----- DATA LISTING
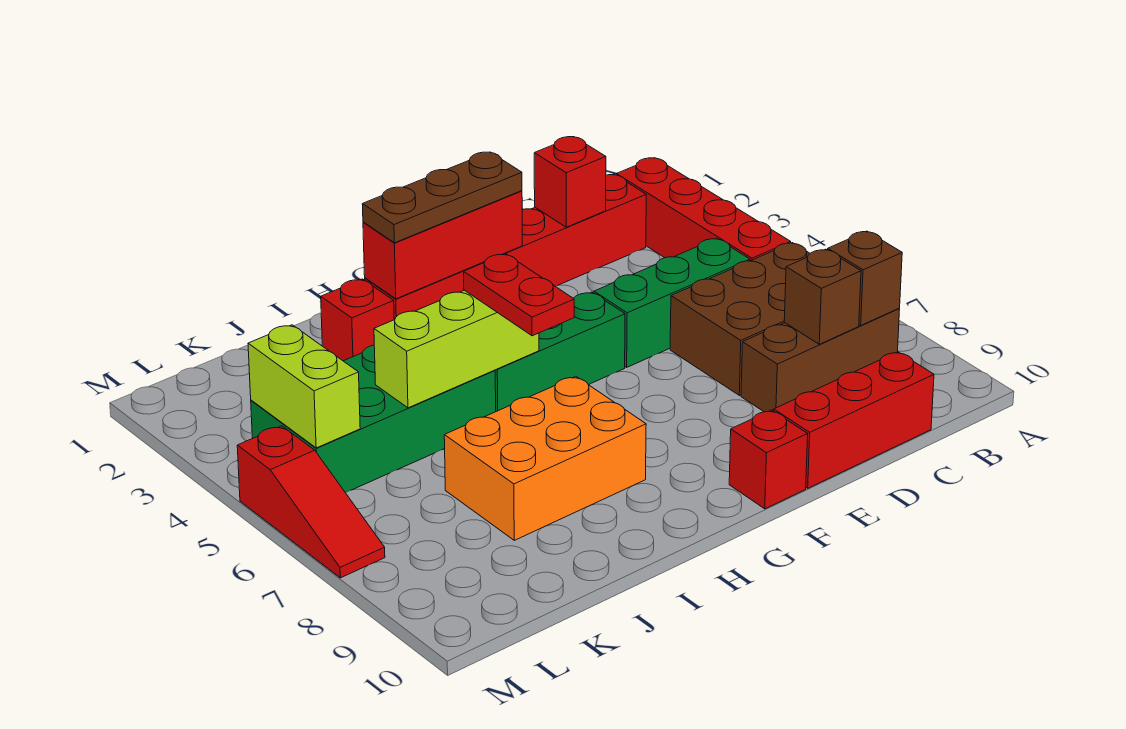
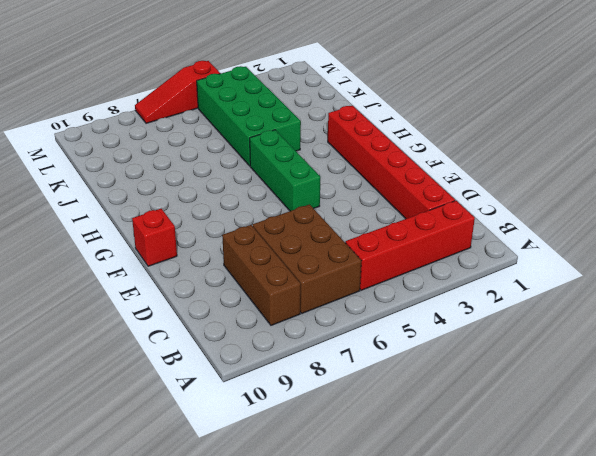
none -> green brick C5:E5 level 1
none -> red brick C10:E10 level 1
none -> orange brick H7:J8 level 1

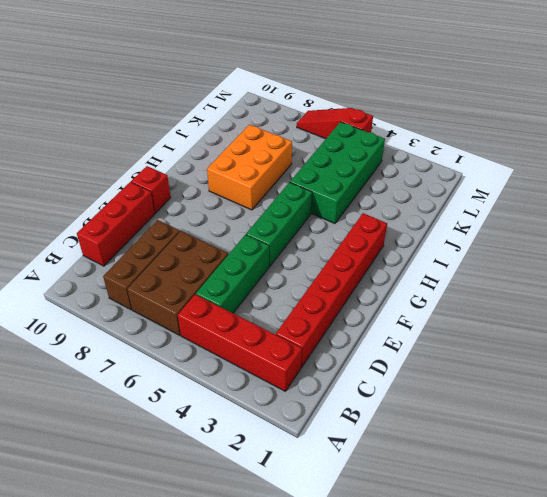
none -> red brick I2 level 1
none -> brown brick B8 level 2
none -> brown brick C8 level 2

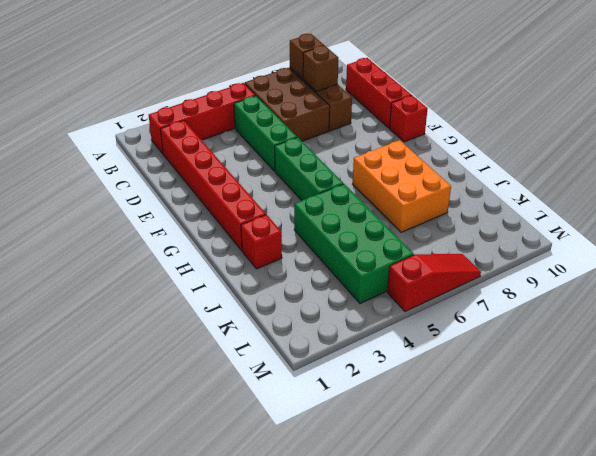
none -> red brick D2 level 2
none -> red brick F2:H2 level 2
none -> lime brick H5:J5 level 2

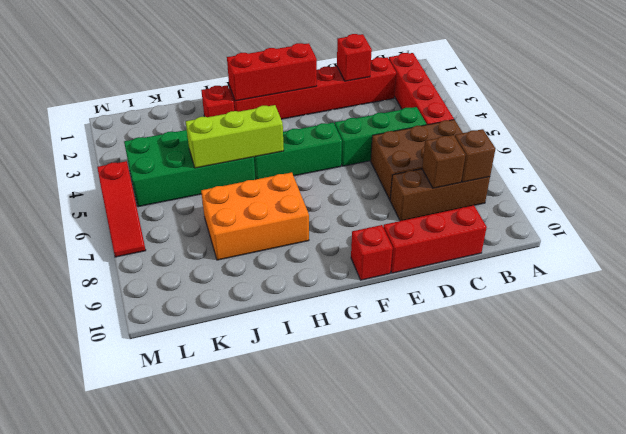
none -> lime brick L4:L5 level 2
none -> brown plate F2:H2 level 3
none -> red plate H5:H6 level 3

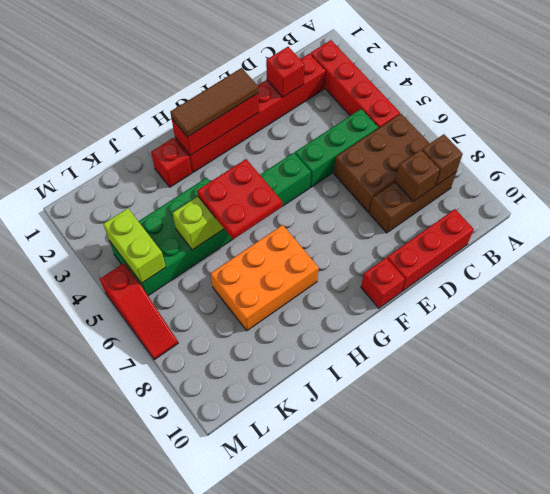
brown tile F2:H2 level 3 -> brown plate F2:H2 level 3
red plate H5:I6 level 3 -> red plate H5:H6 level 3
----------
▶ [PROBLEM DETAILS]: Count the lines in the material above where the string "plate" appears, then state only that count.

▶ [TASK ANSWER]: 4